Reproduce each entry exactly as it reads. Leave the images out.

Collected data entries

****************

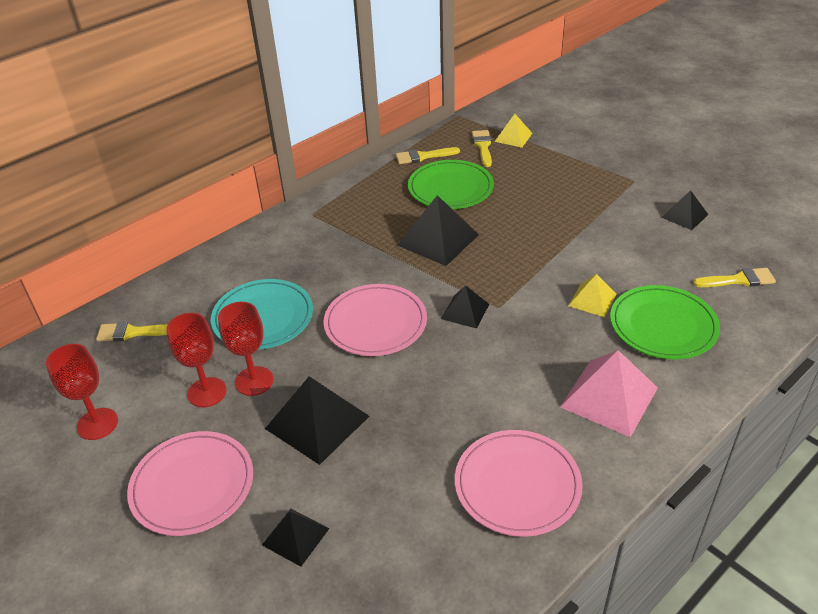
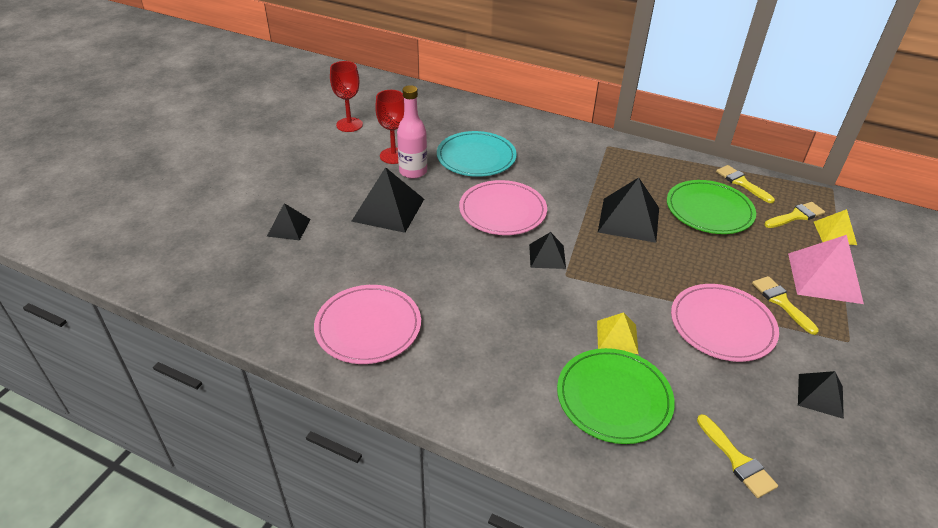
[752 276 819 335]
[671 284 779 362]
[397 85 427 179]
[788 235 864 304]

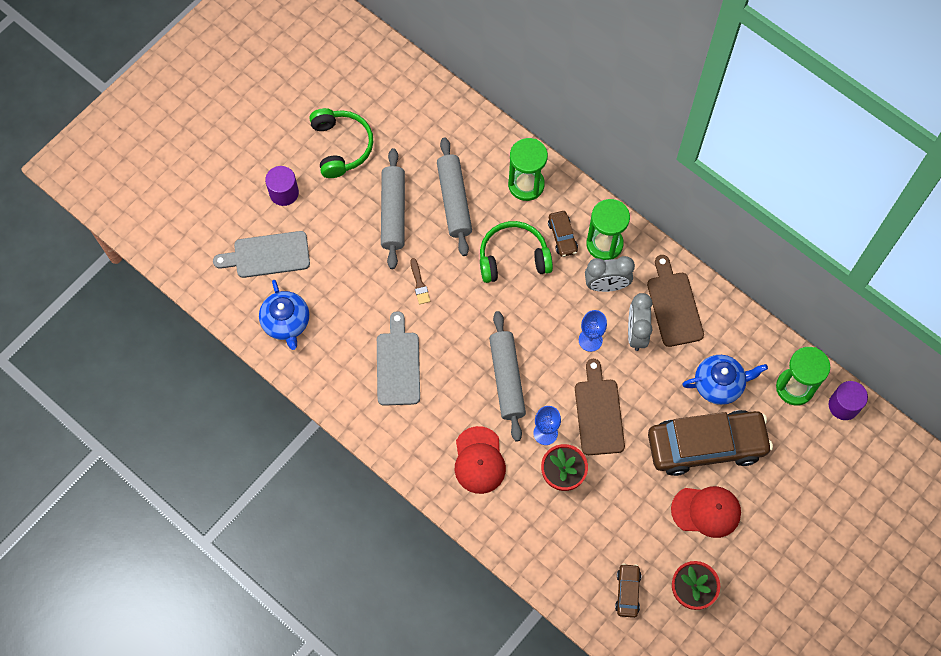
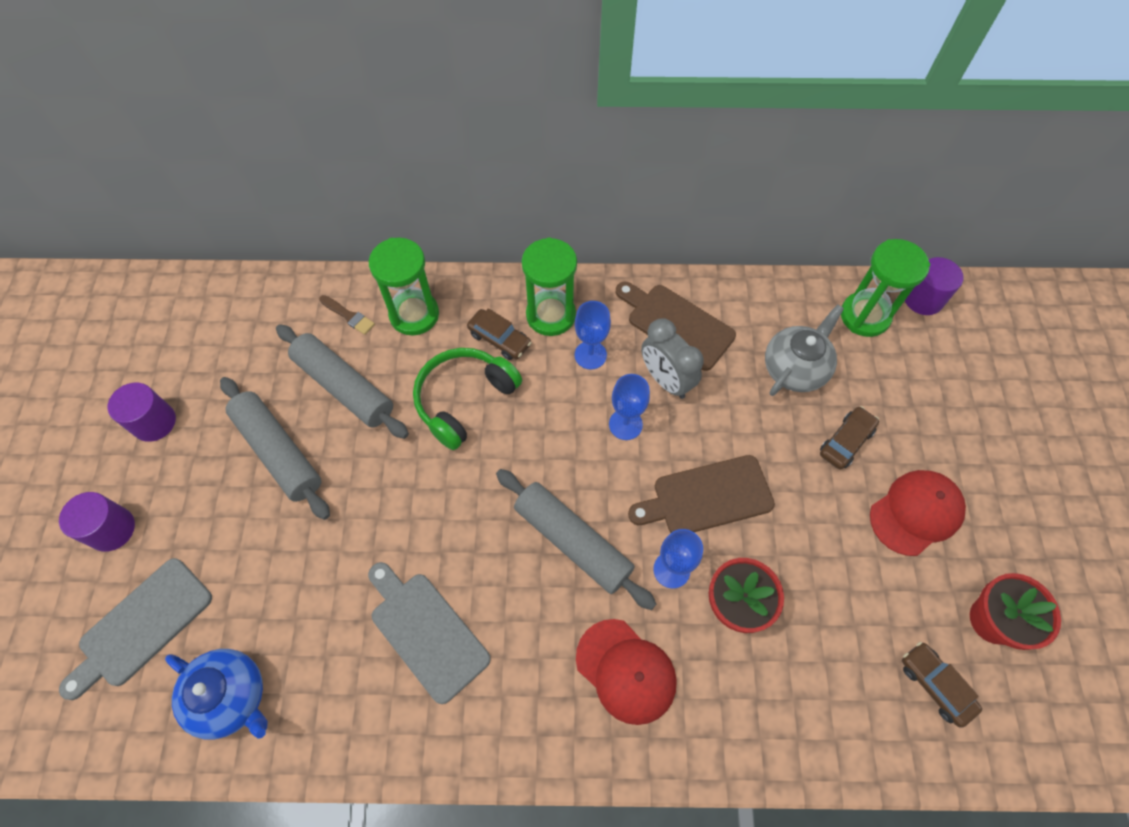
[107 383 176 442]
[319 295 375 335]
[628 455 775 533]
[575 301 611 369]
[820 406 879 470]
[765 304 844 396]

****************

### Response to the task:
[752 276 819 335]
[671 284 779 362]
[397 85 427 179]
[788 235 864 304]

[107 383 176 442]
[319 295 375 335]
[628 455 775 533]
[575 301 611 369]
[820 406 879 470]
[765 304 844 396]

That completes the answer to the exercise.